↓↓↓
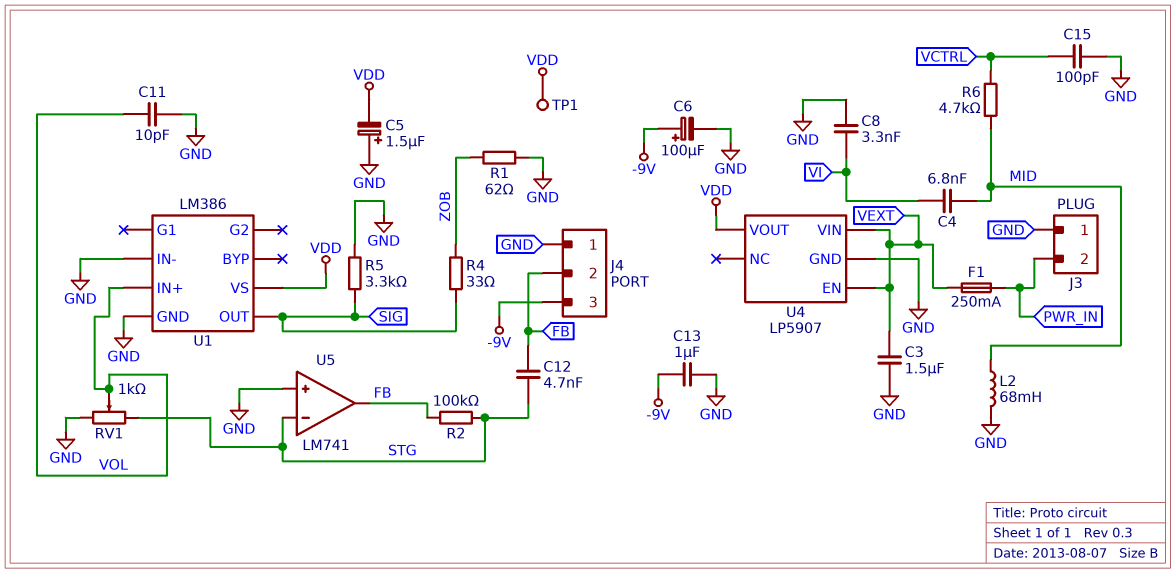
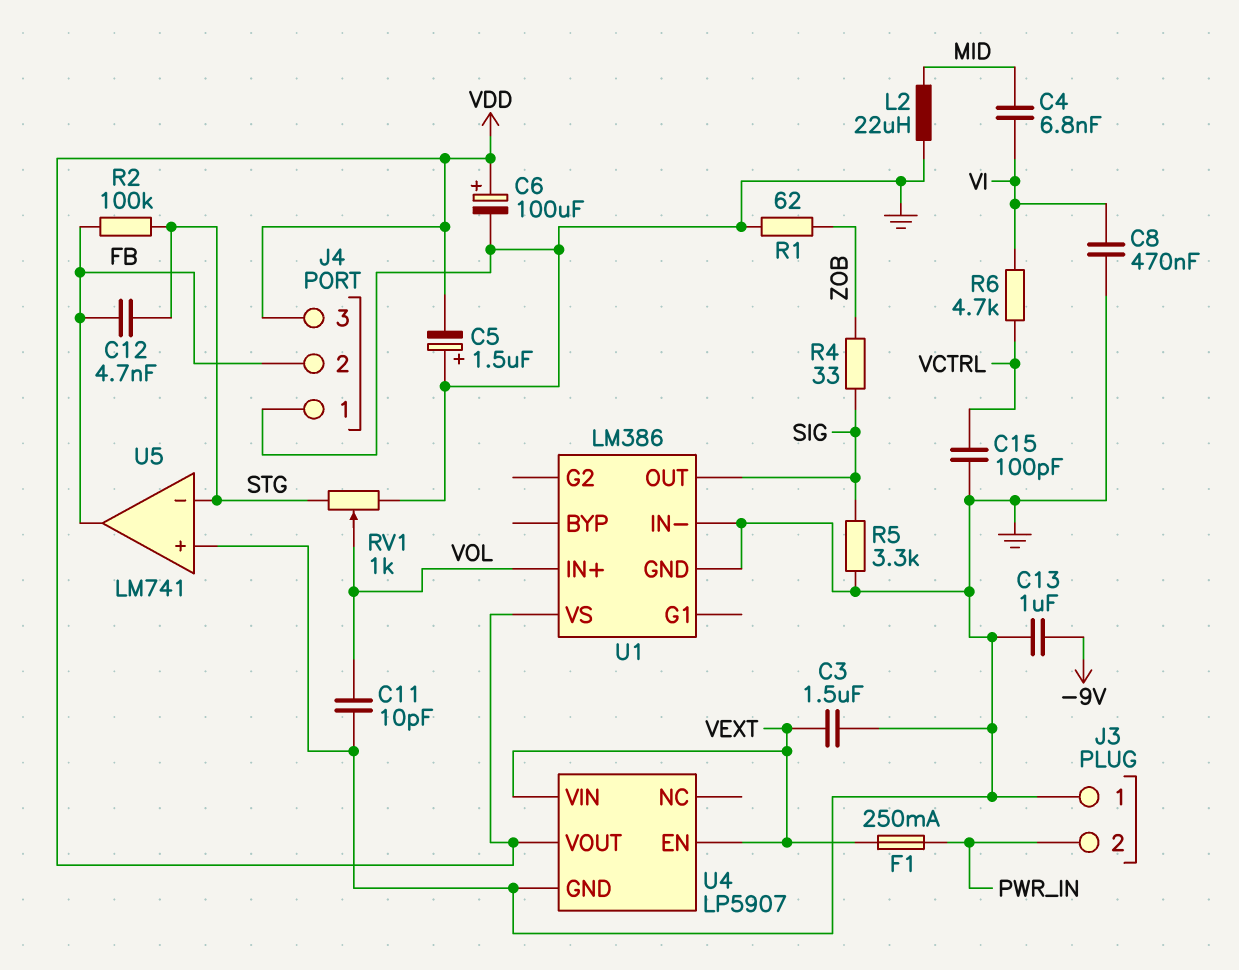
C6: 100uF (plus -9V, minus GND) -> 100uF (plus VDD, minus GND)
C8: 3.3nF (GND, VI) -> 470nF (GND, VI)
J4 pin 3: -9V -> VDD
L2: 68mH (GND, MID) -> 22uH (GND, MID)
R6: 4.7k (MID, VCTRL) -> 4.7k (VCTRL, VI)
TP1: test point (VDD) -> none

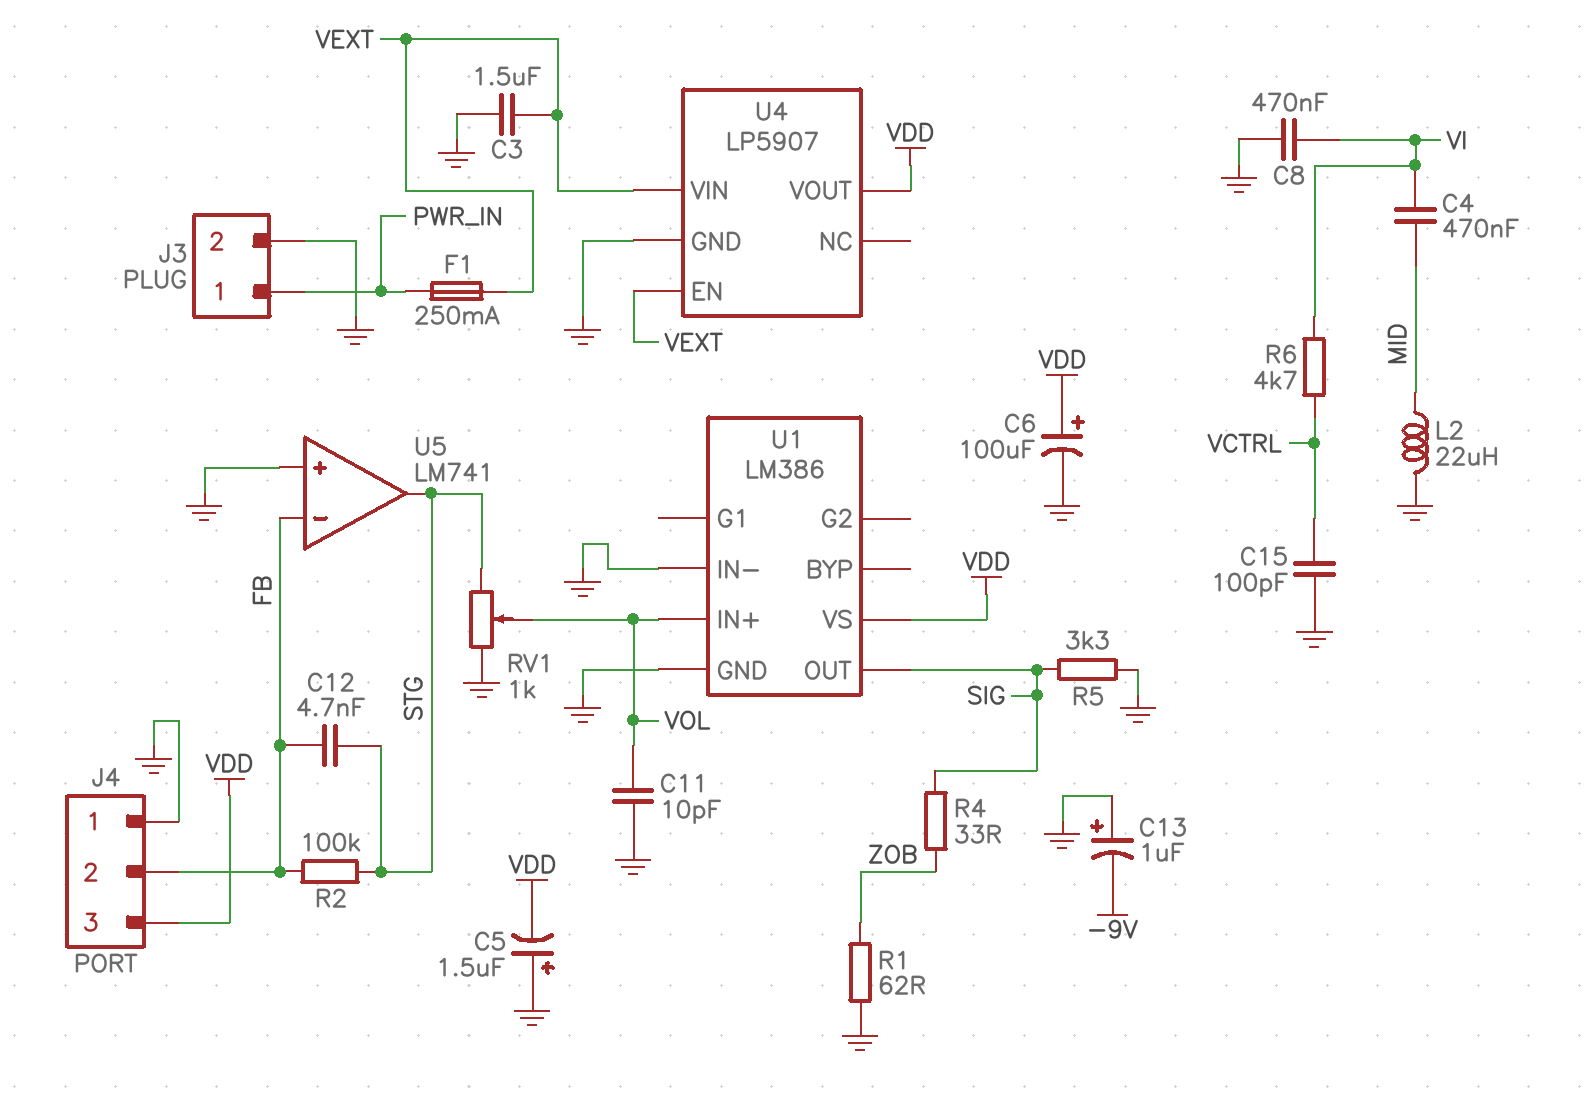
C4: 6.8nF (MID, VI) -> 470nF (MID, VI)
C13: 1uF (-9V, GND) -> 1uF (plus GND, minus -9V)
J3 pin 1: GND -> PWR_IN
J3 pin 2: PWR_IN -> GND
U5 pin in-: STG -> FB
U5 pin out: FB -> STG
↑↑↑
↓↓↓
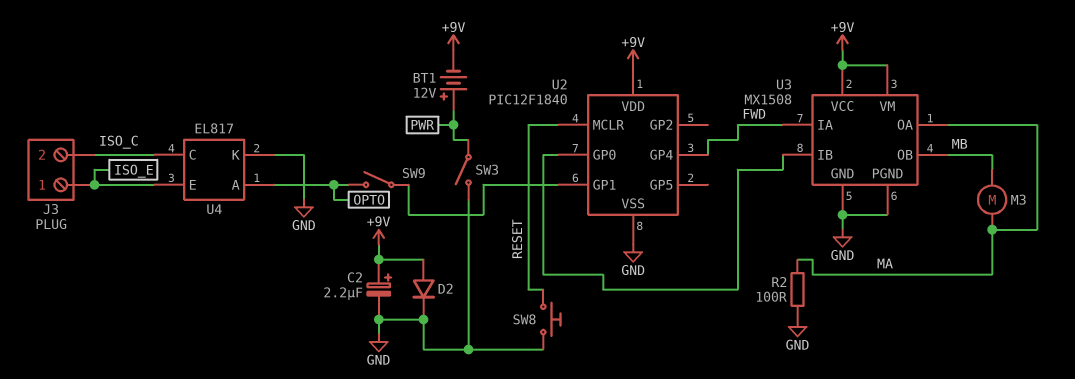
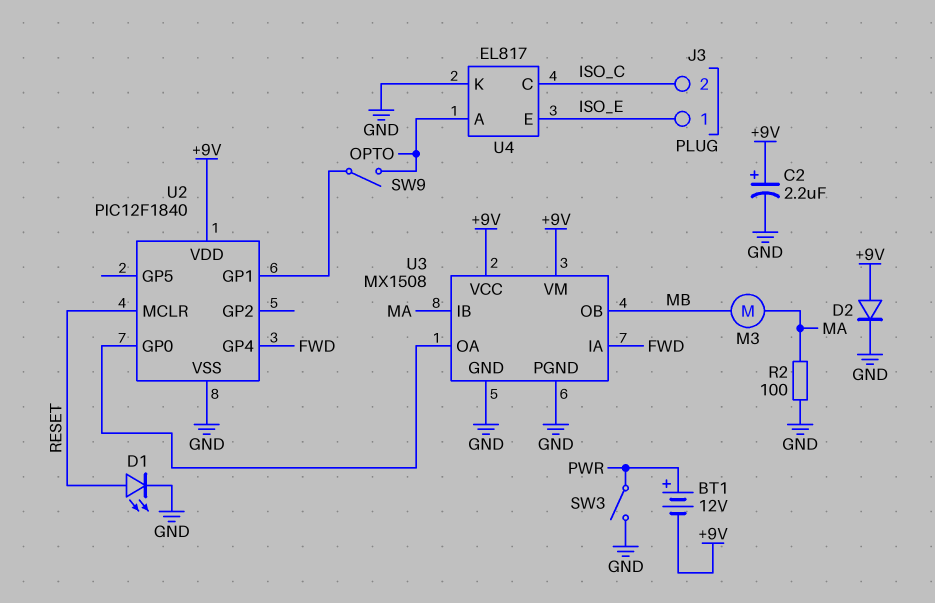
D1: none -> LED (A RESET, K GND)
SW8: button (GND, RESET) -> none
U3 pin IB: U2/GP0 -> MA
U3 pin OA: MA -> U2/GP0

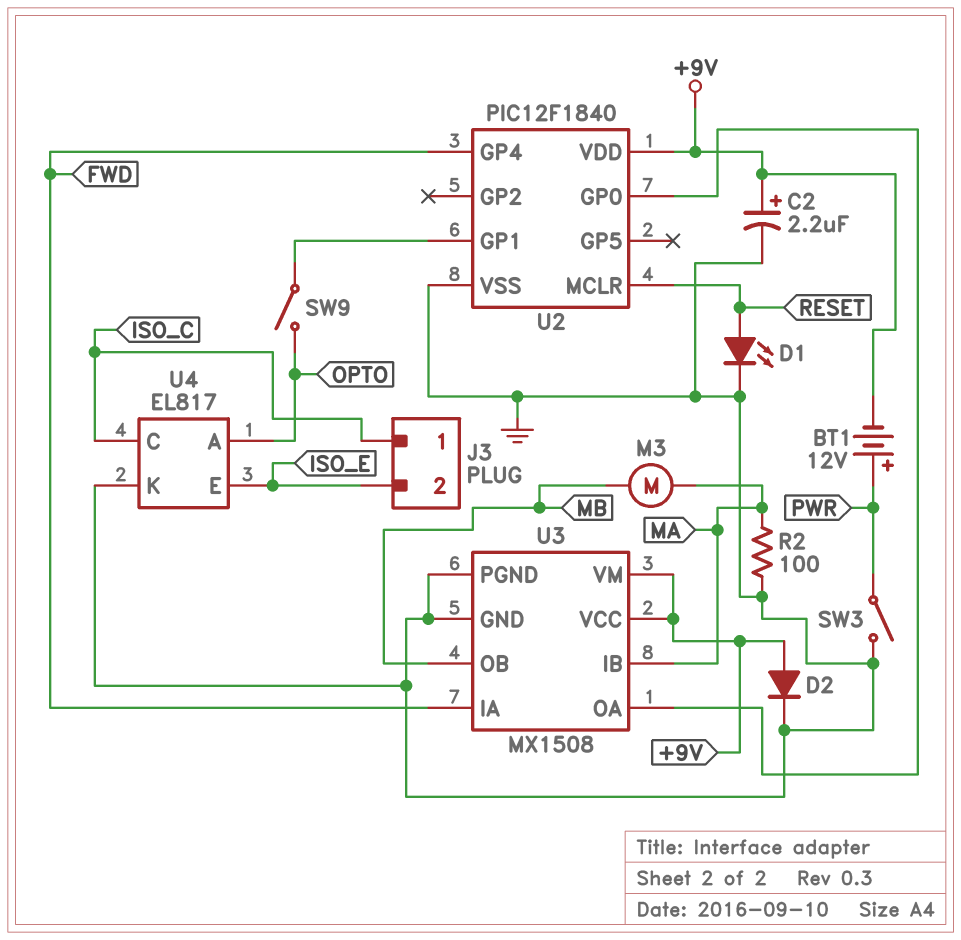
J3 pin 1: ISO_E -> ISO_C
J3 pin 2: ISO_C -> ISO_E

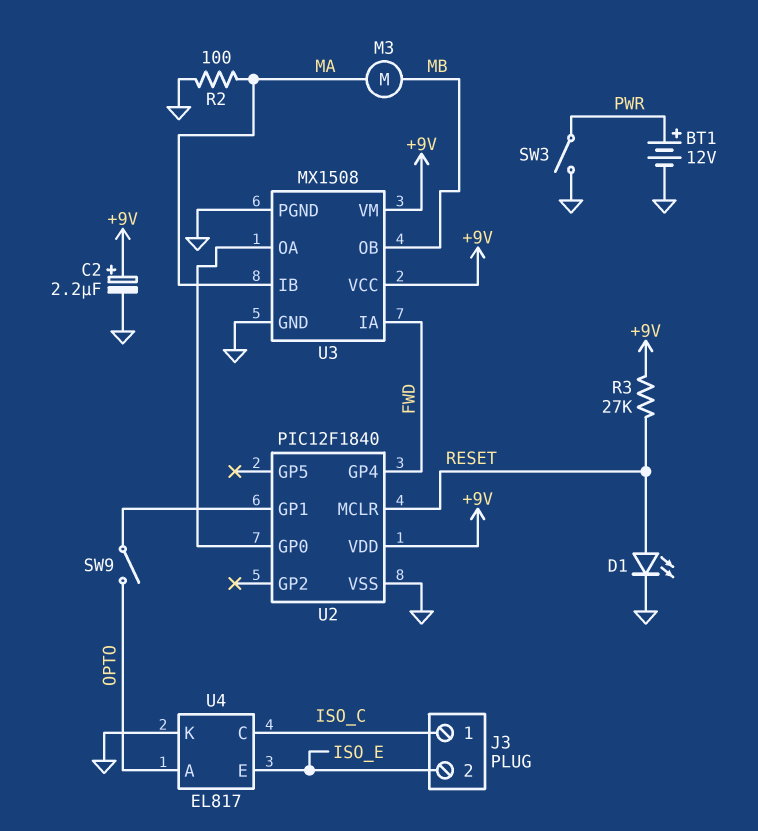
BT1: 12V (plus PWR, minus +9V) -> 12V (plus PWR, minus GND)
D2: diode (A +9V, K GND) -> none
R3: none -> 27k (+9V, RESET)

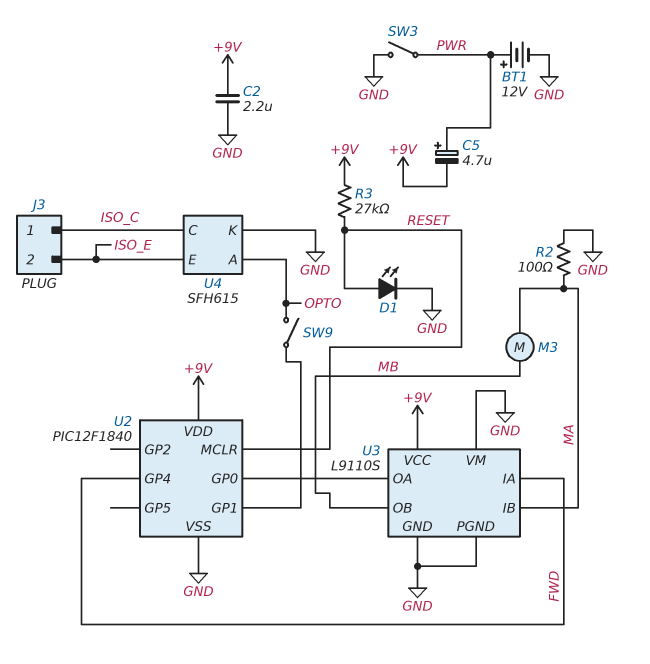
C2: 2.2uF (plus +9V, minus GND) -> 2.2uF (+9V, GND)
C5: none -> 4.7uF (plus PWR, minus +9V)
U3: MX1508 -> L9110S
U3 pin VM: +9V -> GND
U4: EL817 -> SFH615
↑↑↑
WHAT YOU HAVE TO DO: Among the lines of the material above, find those with the word "plus". Copy each one.

ANSWER FOR THIS EXERCISE:
C6: 100uF (plus -9V, minus GND) -> 100uF (plus VDD, minus GND)
C13: 1uF (-9V, GND) -> 1uF (plus GND, minus -9V)
BT1: 12V (plus PWR, minus +9V) -> 12V (plus PWR, minus GND)
C2: 2.2uF (plus +9V, minus GND) -> 2.2uF (+9V, GND)
C5: none -> 4.7uF (plus PWR, minus +9V)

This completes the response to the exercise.